Data excerpts

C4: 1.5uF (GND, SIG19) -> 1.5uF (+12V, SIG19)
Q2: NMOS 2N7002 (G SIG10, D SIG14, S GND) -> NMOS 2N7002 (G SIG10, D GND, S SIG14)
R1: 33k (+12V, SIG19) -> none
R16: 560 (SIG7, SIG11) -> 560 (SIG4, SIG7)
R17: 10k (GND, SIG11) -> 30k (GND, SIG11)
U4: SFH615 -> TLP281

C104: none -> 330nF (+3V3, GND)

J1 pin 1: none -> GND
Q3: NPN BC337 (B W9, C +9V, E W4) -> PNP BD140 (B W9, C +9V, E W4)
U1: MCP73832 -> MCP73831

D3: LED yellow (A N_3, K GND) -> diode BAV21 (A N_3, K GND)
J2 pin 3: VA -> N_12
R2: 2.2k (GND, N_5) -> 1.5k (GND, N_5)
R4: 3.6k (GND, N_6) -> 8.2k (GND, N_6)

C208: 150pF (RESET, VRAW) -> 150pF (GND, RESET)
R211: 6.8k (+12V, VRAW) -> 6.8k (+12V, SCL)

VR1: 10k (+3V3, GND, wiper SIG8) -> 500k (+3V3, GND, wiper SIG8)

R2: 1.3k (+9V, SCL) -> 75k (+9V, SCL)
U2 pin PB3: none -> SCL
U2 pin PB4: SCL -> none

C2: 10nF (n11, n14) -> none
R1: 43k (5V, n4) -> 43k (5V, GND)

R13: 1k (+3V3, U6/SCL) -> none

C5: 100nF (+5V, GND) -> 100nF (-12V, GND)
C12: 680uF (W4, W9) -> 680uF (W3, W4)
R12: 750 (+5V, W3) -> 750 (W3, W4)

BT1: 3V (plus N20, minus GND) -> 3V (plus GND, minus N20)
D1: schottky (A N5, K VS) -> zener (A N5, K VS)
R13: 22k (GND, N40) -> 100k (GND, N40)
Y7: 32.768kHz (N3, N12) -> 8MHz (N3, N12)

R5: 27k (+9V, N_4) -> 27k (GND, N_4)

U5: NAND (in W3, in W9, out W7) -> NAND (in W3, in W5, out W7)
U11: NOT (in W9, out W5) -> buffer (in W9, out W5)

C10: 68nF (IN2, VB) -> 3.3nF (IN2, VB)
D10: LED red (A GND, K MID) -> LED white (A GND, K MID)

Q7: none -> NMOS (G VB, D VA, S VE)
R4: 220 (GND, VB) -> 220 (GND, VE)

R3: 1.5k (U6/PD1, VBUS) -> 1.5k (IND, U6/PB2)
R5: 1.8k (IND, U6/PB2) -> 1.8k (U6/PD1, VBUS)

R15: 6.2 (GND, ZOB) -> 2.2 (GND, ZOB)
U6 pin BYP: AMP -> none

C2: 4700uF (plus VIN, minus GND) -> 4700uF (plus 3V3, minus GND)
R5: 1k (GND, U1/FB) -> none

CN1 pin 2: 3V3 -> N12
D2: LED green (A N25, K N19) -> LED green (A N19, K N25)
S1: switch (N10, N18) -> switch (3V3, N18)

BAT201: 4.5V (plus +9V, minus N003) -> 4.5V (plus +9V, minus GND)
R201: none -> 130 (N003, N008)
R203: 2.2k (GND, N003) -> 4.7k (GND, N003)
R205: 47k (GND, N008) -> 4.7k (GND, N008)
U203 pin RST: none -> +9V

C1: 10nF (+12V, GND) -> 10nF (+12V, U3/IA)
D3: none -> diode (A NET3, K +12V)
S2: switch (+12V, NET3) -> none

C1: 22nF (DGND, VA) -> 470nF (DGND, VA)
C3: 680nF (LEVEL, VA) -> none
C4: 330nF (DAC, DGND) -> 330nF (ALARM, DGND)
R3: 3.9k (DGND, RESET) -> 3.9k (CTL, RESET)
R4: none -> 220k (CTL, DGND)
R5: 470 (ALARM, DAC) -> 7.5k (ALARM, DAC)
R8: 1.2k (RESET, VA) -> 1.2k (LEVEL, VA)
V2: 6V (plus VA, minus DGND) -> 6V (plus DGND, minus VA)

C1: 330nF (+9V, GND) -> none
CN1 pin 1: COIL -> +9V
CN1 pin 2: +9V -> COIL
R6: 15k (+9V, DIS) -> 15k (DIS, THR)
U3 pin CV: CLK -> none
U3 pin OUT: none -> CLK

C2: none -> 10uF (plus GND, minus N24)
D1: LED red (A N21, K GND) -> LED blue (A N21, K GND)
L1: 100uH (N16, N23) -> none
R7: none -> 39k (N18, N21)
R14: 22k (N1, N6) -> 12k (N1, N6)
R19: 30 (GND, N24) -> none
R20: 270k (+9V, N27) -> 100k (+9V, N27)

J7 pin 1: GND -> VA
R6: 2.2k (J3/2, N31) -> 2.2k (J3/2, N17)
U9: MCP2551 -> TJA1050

§ HOW TO COMPLETE THIS TASK
Every line containing the string "NMOS" is required; copy each such line from the data.

§ EXPECTED ANSWER
Q2: NMOS 2N7002 (G SIG10, D SIG14, S GND) -> NMOS 2N7002 (G SIG10, D GND, S SIG14)
Q7: none -> NMOS (G VB, D VA, S VE)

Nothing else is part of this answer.